Data for analysis =
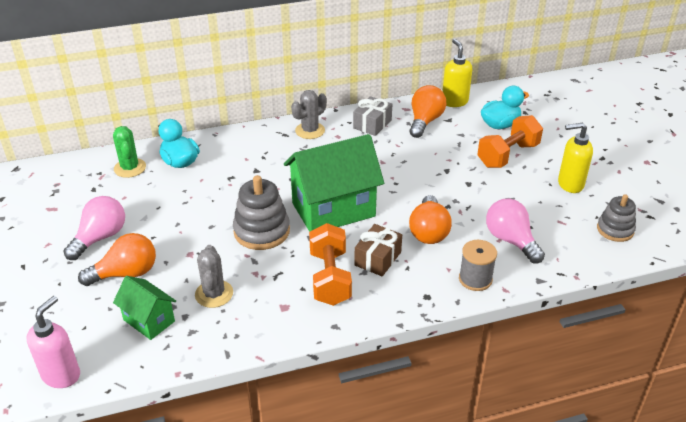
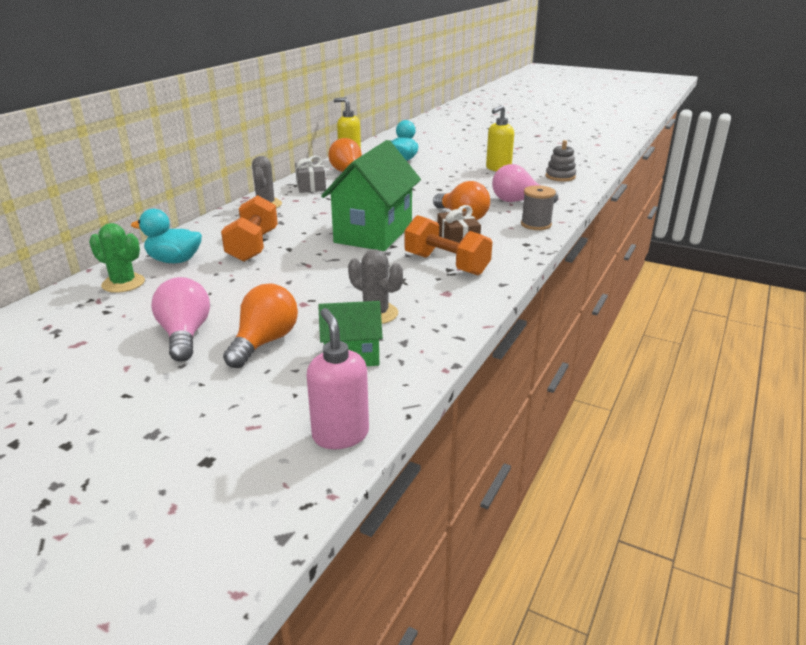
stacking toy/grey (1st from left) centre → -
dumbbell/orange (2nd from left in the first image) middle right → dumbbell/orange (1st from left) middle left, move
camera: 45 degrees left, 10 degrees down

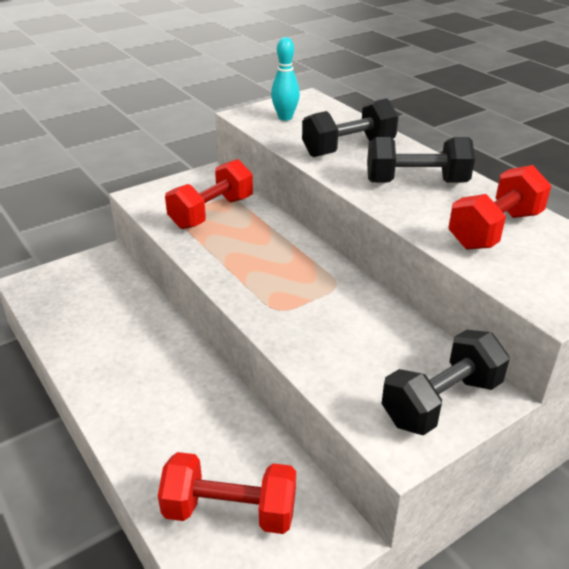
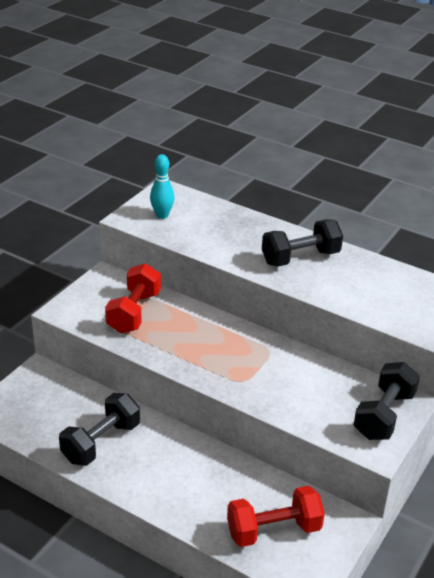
dumbbell/red (3rd from left) middle right → -
dumbbell/black (1st from left) top centre → dumbbell/black (1st from left) bottom left, move
camera: 25 degrees left, 0 degrees up

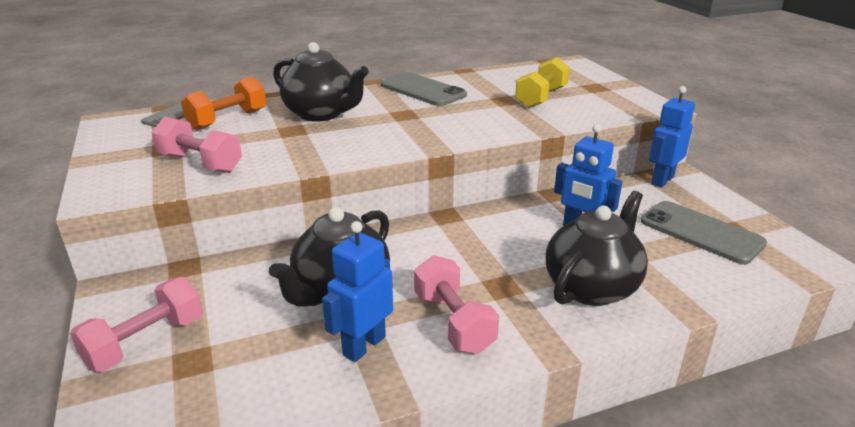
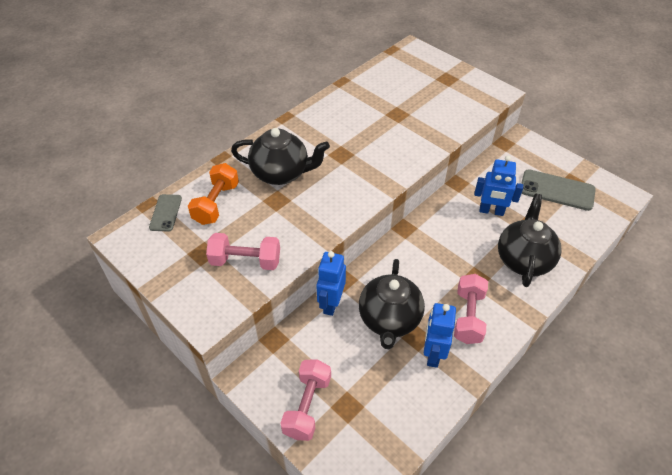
phone/grey (2nd from left) top centre → -
dumbbell/yellow top centre → -
robot/blue (3rd from left in the first image) top right → robot/blue (1st from left) centre, move
dumbbell/pink (3rd from left) bottom centre → dumbbell/pink (3rd from left) middle right, 60 degrees clockwise
camera: 25 degrees left, 20 degrees up

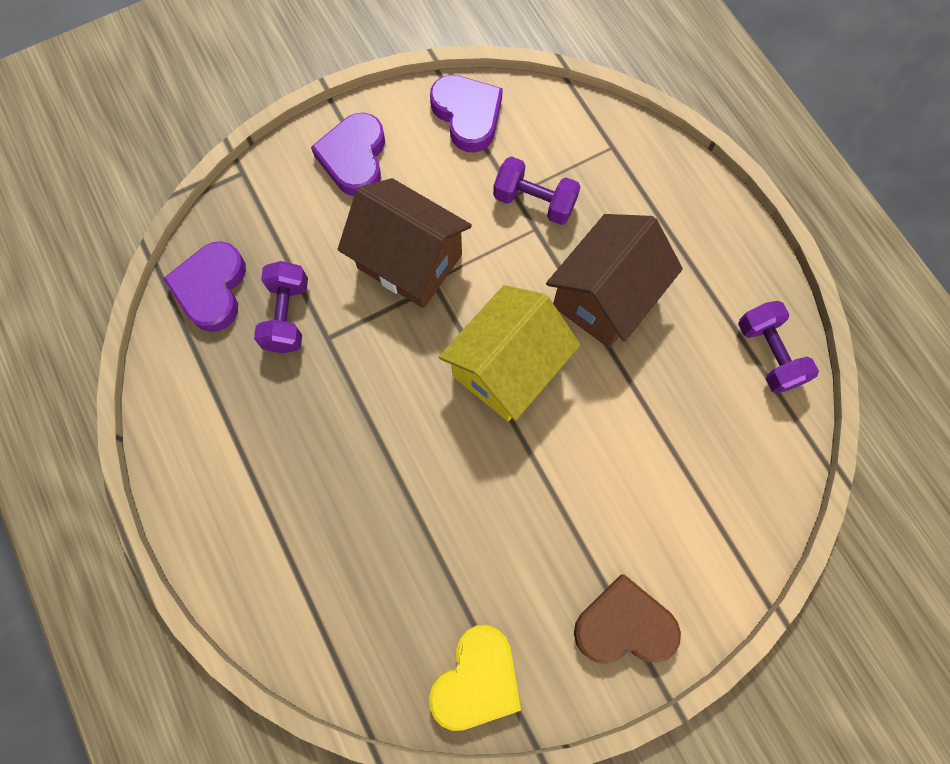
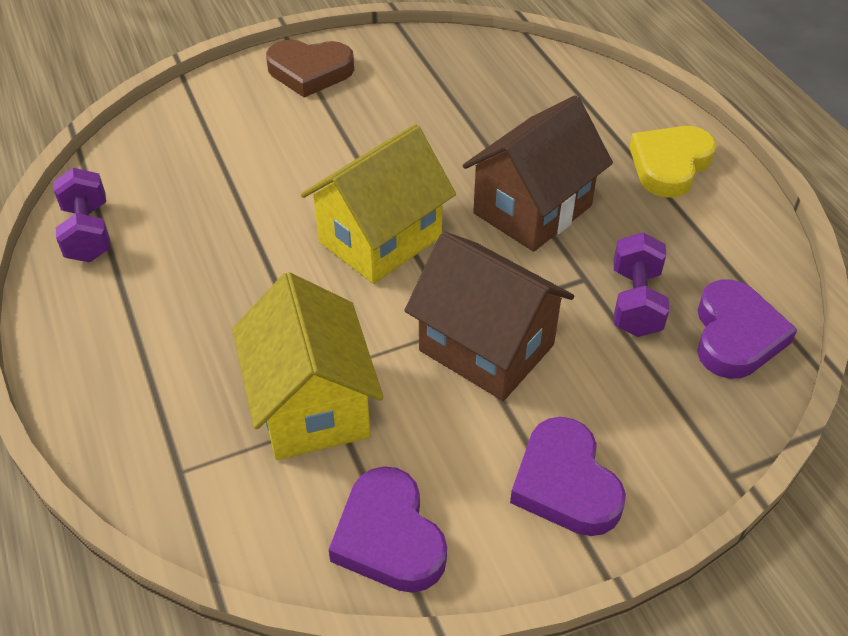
heart/yellow bottom centre → heart/yellow top right, move
house/brown (2nd from left) centre → house/brown (2nd from left) top centre, move
dumbbell/purple (2nd from left) top centre → house/yellow (1st from left) centre
heart/purple (2nd from left) top centre → heart/purple (2nd from left) bottom right, 150 degrees clockwise
camera: 175 degrees left, 25 degrees down

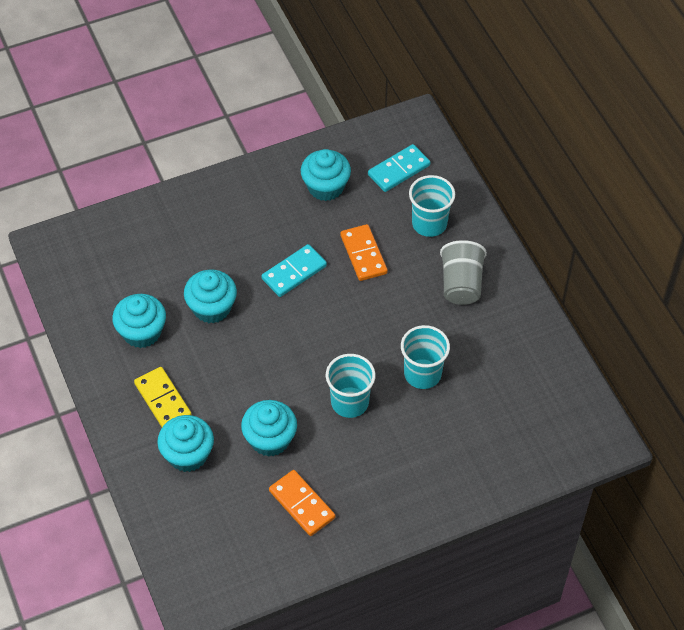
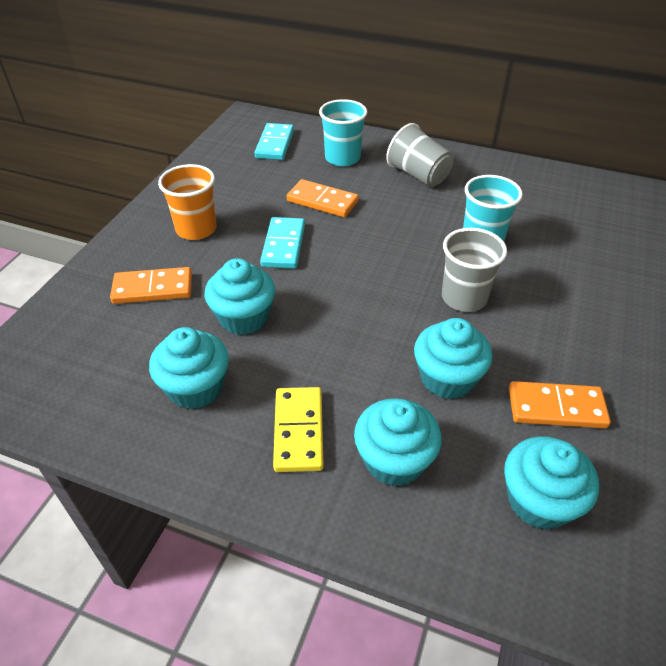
- → domino/orange (1st from left) middle left
- → cup/orange top left
cupcake/turquoise (5th from left) top centre → cupcake/turquoise (5th from left) bottom right, move
cup/turquoise (1st from left) centre → cup/grey (2nd from left) middle right
domino/yellow middle left → domino/yellow centre, 75 degrees clockwise
camera: 45 degrees left, 10 degrees down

Task description =
Go through the material and set it down again exactly, but without any pictures.

Exercise result =
stacking toy/grey (1st from left) centre → -
dumbbell/orange (2nd from left in the first image) middle right → dumbbell/orange (1st from left) middle left, move
camera: 45 degrees left, 10 degrees down

dumbbell/red (3rd from left) middle right → -
dumbbell/black (1st from left) top centre → dumbbell/black (1st from left) bottom left, move
camera: 25 degrees left, 0 degrees up

phone/grey (2nd from left) top centre → -
dumbbell/yellow top centre → -
robot/blue (3rd from left in the first image) top right → robot/blue (1st from left) centre, move
dumbbell/pink (3rd from left) bottom centre → dumbbell/pink (3rd from left) middle right, 60 degrees clockwise
camera: 25 degrees left, 20 degrees up

heart/yellow bottom centre → heart/yellow top right, move
house/brown (2nd from left) centre → house/brown (2nd from left) top centre, move
dumbbell/purple (2nd from left) top centre → house/yellow (1st from left) centre
heart/purple (2nd from left) top centre → heart/purple (2nd from left) bottom right, 150 degrees clockwise
camera: 175 degrees left, 25 degrees down

- → domino/orange (1st from left) middle left
- → cup/orange top left
cupcake/turquoise (5th from left) top centre → cupcake/turquoise (5th from left) bottom right, move
cup/turquoise (1st from left) centre → cup/grey (2nd from left) middle right
domino/yellow middle left → domino/yellow centre, 75 degrees clockwise
camera: 45 degrees left, 10 degrees down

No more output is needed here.